*** Data extract
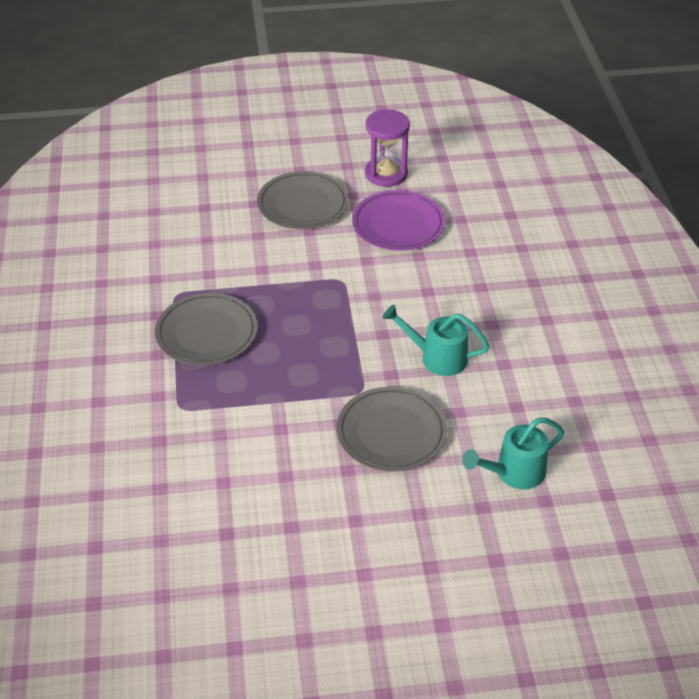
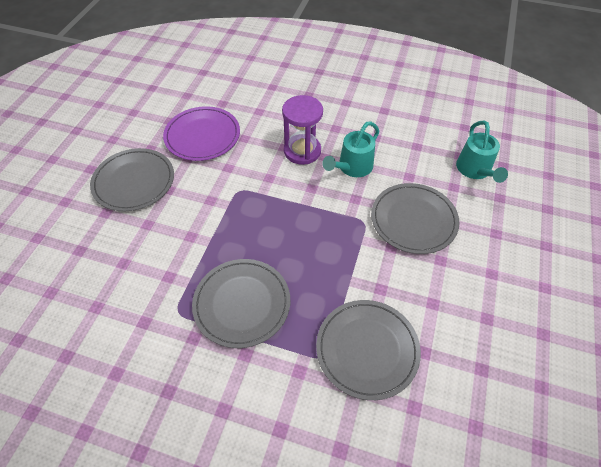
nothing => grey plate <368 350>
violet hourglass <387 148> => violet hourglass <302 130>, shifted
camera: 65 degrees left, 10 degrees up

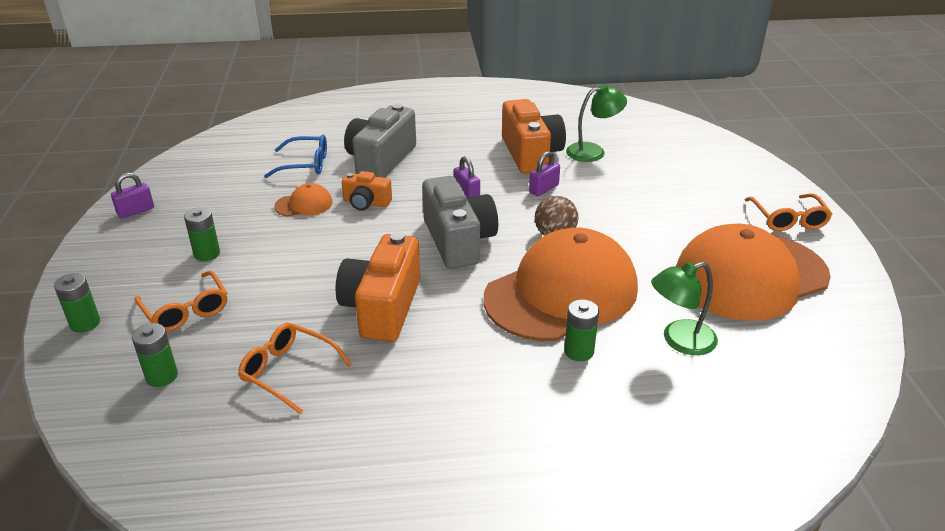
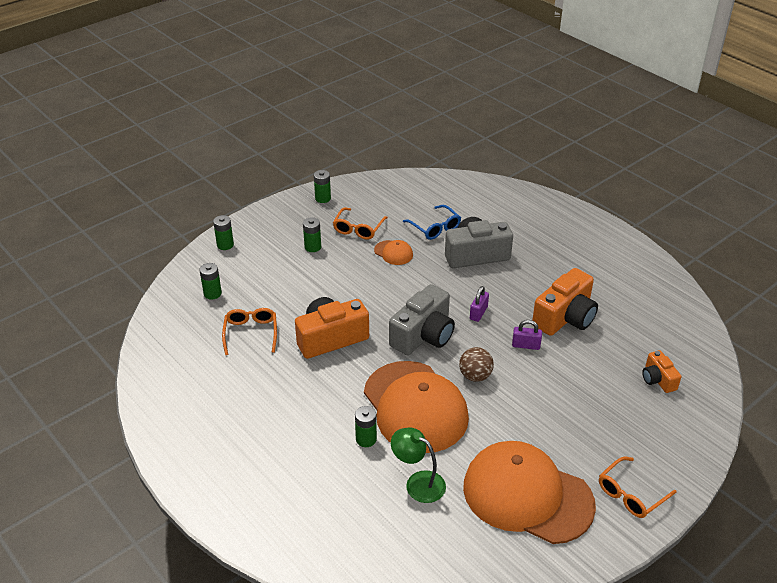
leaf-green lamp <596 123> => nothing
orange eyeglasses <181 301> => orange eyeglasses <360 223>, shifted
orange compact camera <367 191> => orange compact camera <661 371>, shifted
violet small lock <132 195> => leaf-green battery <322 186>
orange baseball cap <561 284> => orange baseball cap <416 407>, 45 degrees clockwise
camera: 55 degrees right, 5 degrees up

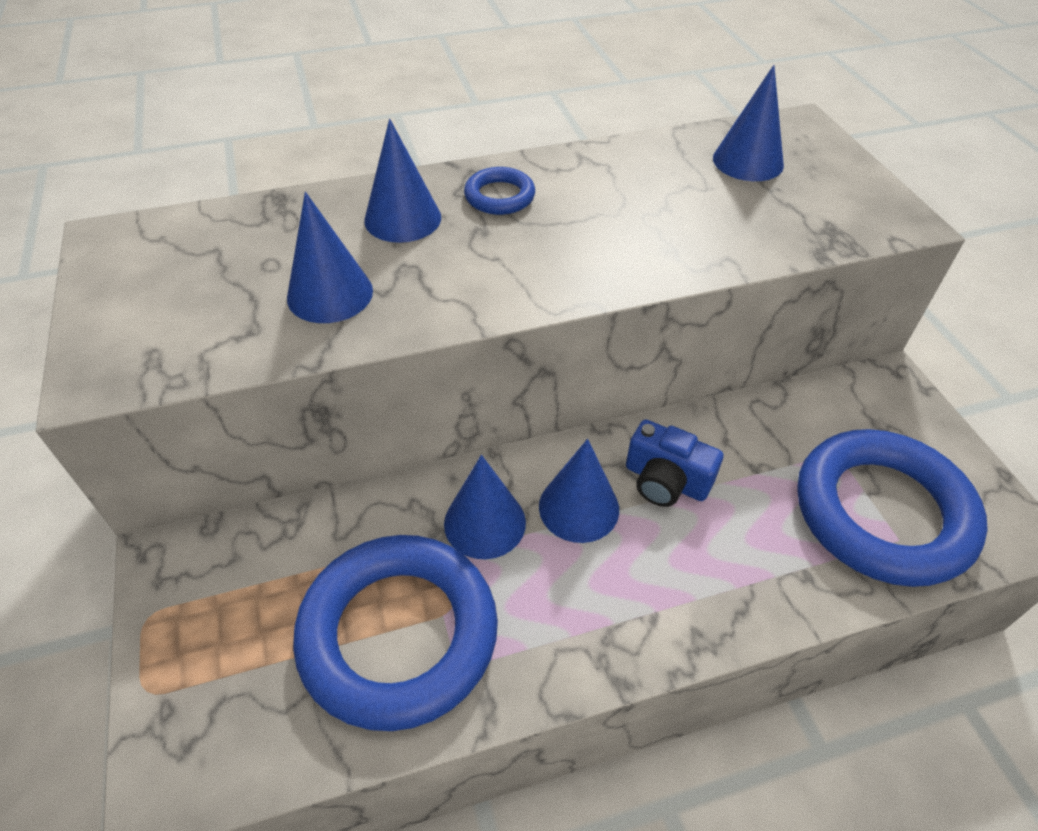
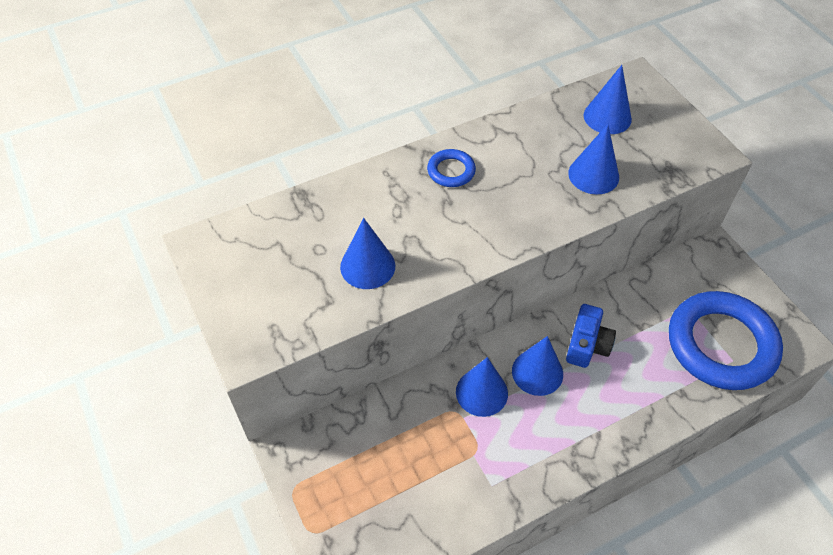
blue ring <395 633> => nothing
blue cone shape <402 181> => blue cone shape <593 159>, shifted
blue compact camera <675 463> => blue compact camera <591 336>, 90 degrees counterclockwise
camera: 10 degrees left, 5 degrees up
******
■ Task instructions:
Nothing but an exact copy is needed, covering the lines from the line with "violet hourglass <387" through the last line of the entries, pictures excluded.

■ Response to this exercise:
violet hourglass <387 148> => violet hourglass <302 130>, shifted
camera: 65 degrees left, 10 degrees up

leaf-green lamp <596 123> => nothing
orange eyeglasses <181 301> => orange eyeglasses <360 223>, shifted
orange compact camera <367 191> => orange compact camera <661 371>, shifted
violet small lock <132 195> => leaf-green battery <322 186>
orange baseball cap <561 284> => orange baseball cap <416 407>, 45 degrees clockwise
camera: 55 degrees right, 5 degrees up

blue ring <395 633> => nothing
blue cone shape <402 181> => blue cone shape <593 159>, shifted
blue compact camera <675 463> => blue compact camera <591 336>, 90 degrees counterclockwise
camera: 10 degrees left, 5 degrees up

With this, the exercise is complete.